# [TO DO]
Scan the records below for the string "screwdriver" and return every line where it appears.

(Before-and-after object lists)
______________________________

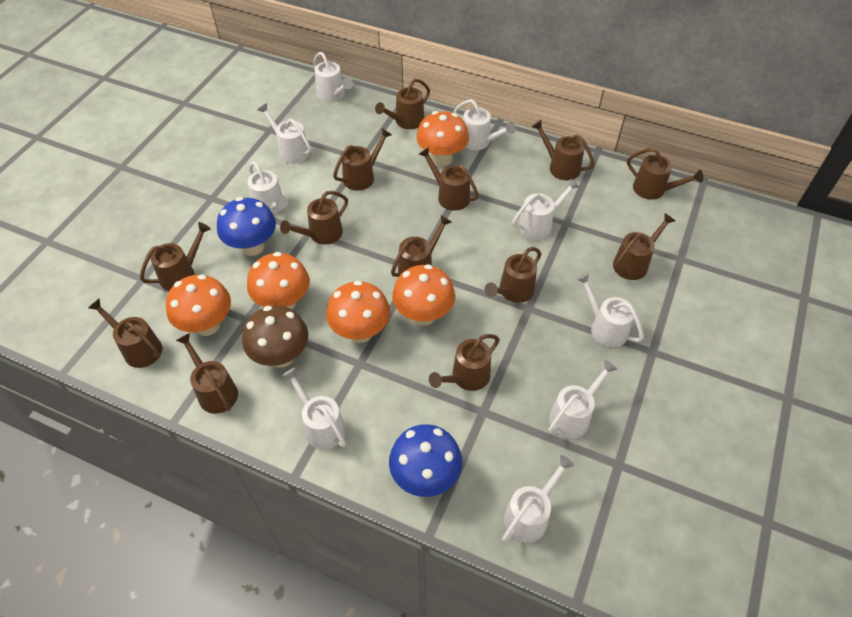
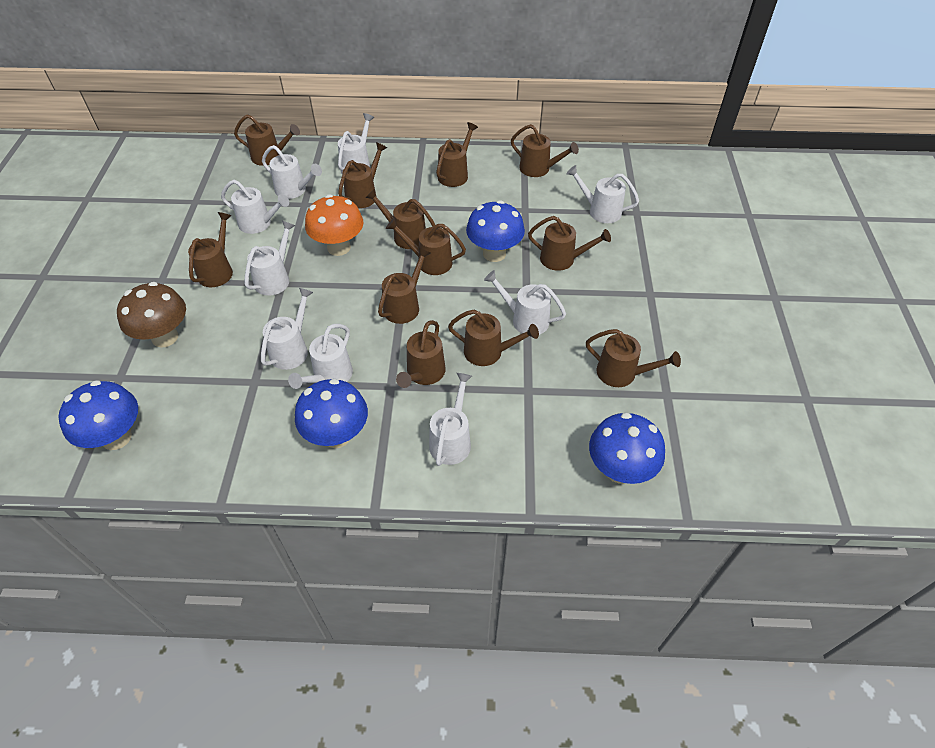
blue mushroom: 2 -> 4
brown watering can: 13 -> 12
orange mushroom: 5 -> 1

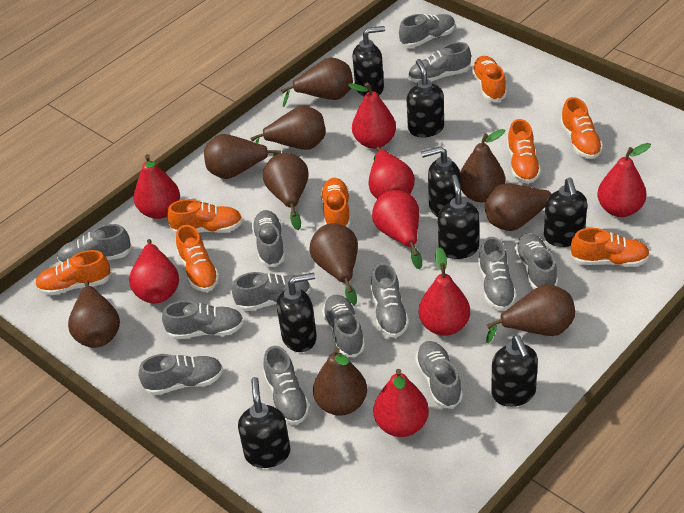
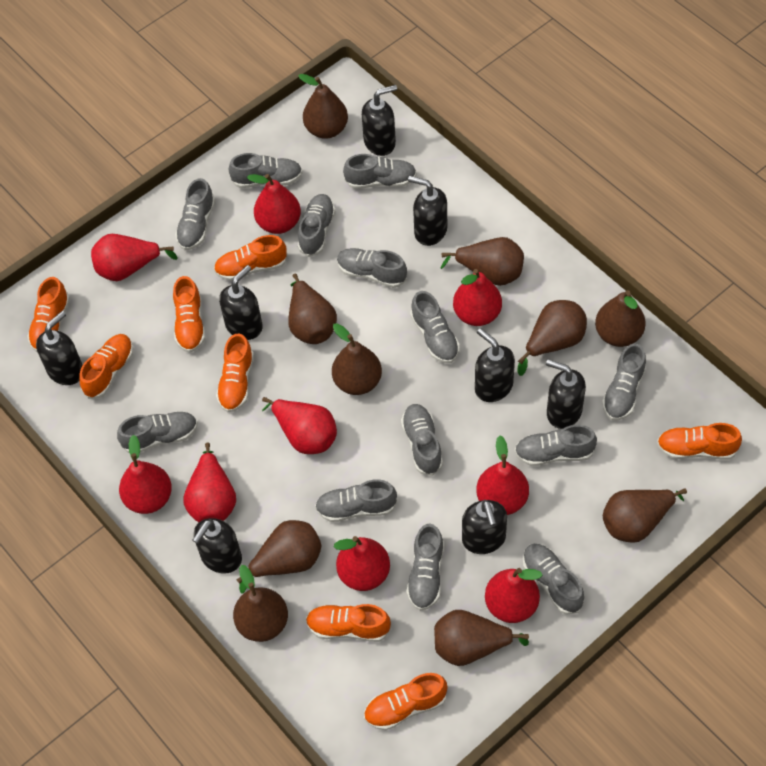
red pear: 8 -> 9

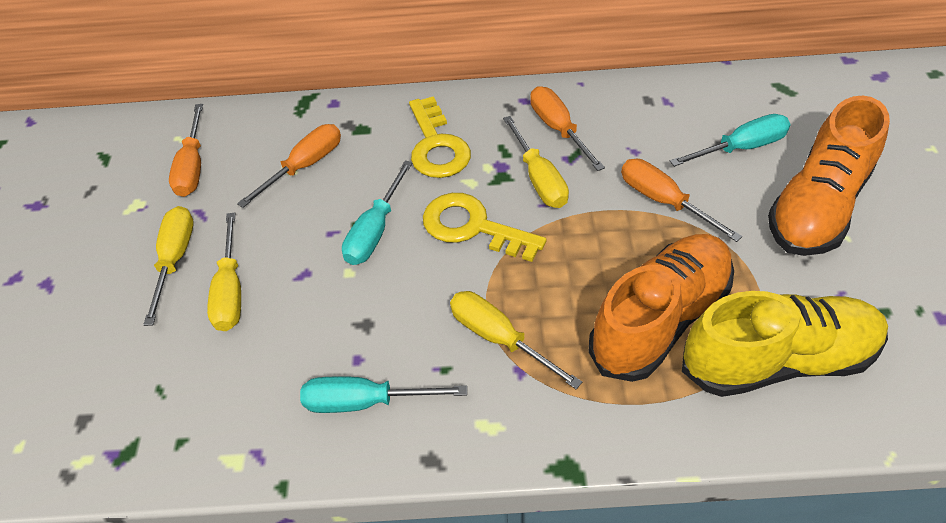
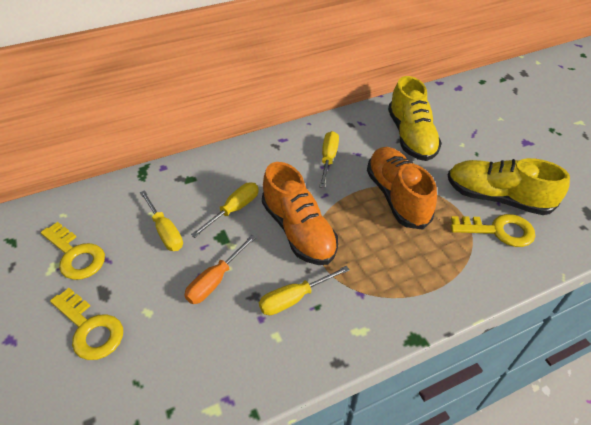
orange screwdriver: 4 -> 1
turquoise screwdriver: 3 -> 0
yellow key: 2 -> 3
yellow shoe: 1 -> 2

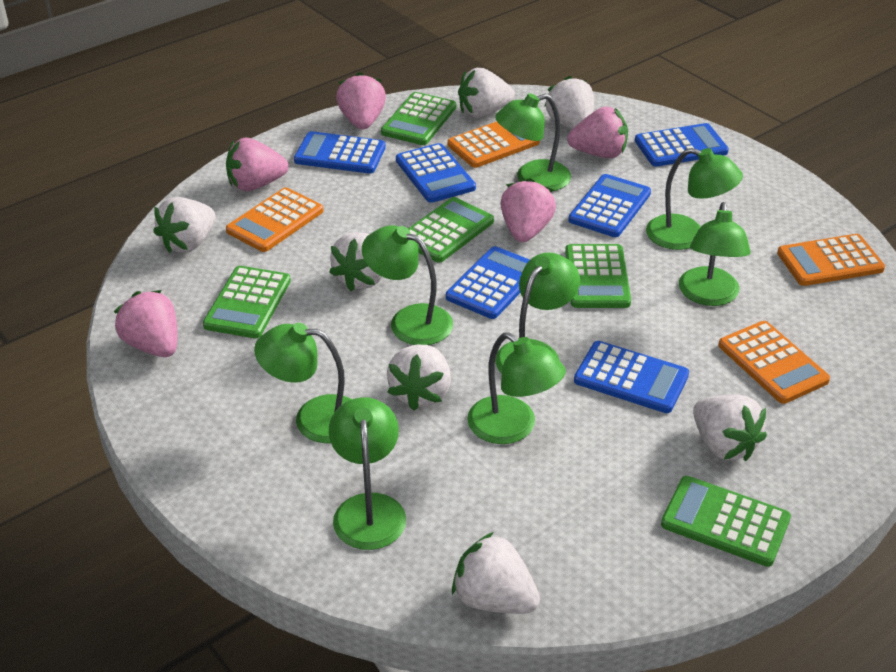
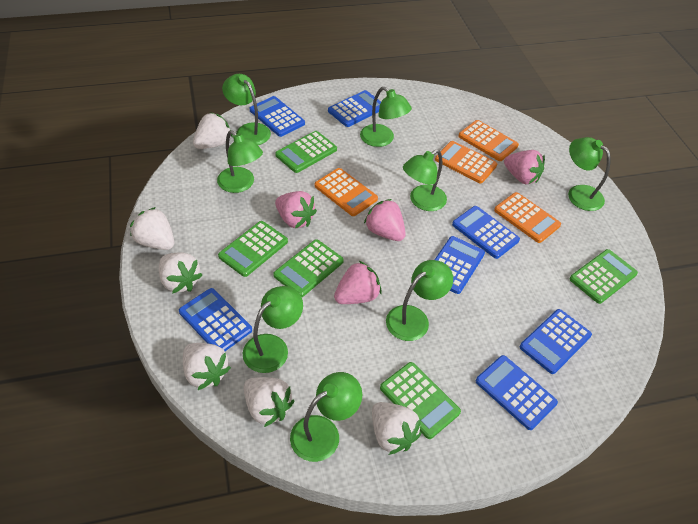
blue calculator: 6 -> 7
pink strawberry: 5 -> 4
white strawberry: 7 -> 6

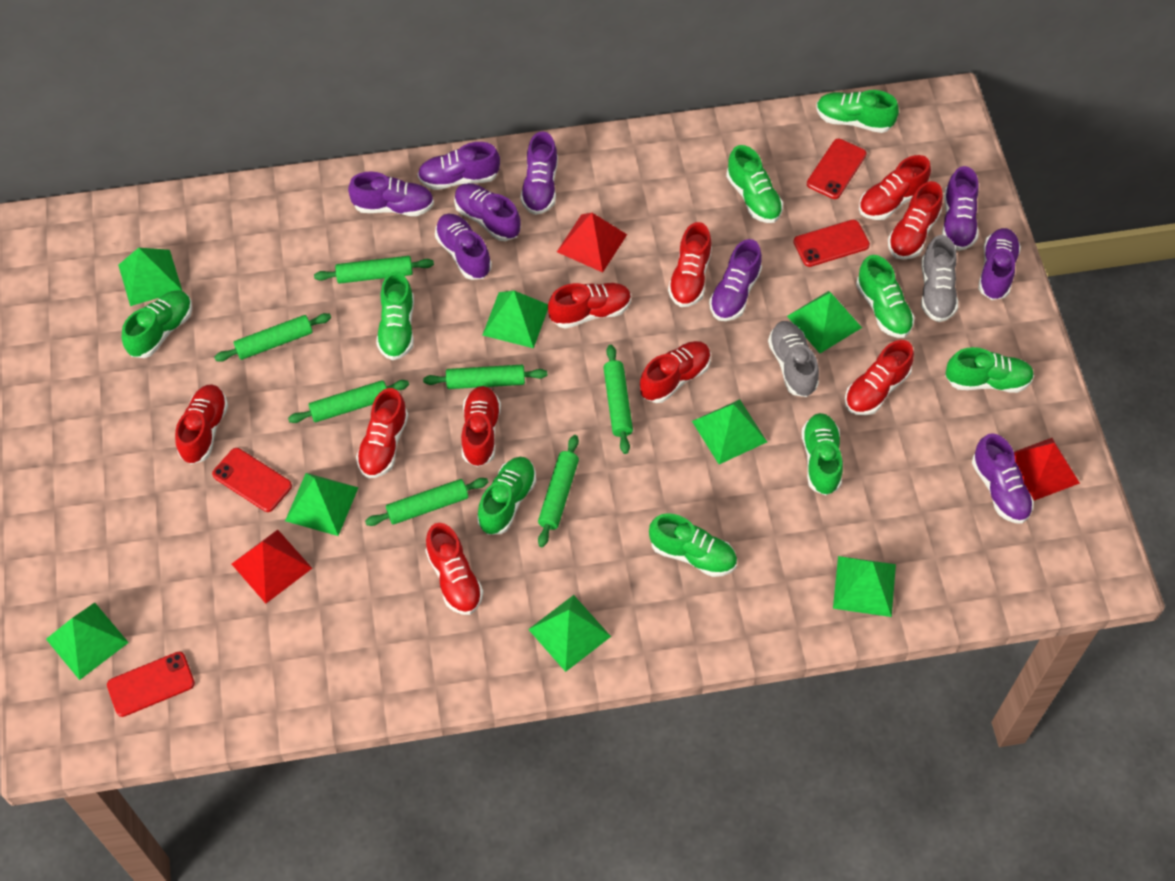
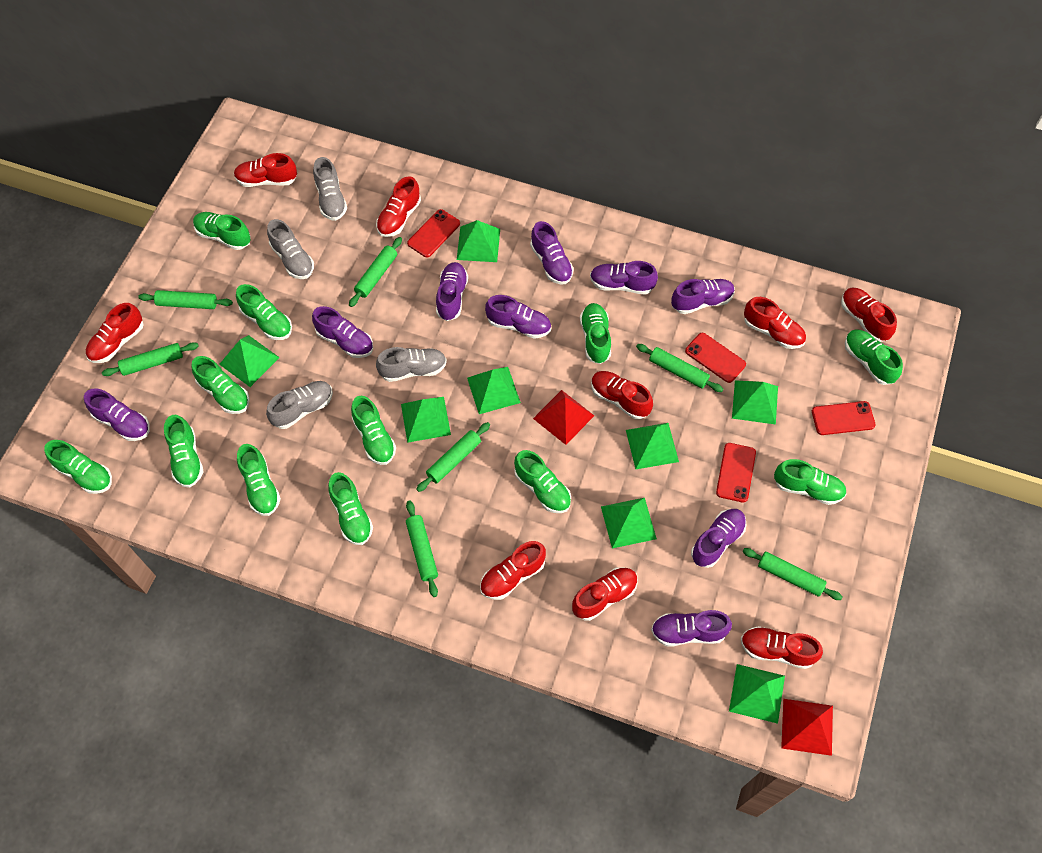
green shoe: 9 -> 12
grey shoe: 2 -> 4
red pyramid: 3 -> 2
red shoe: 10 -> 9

______________________________

# [OUTPUT BELOW]
orange screwdriver: 4 -> 1
turquoise screwdriver: 3 -> 0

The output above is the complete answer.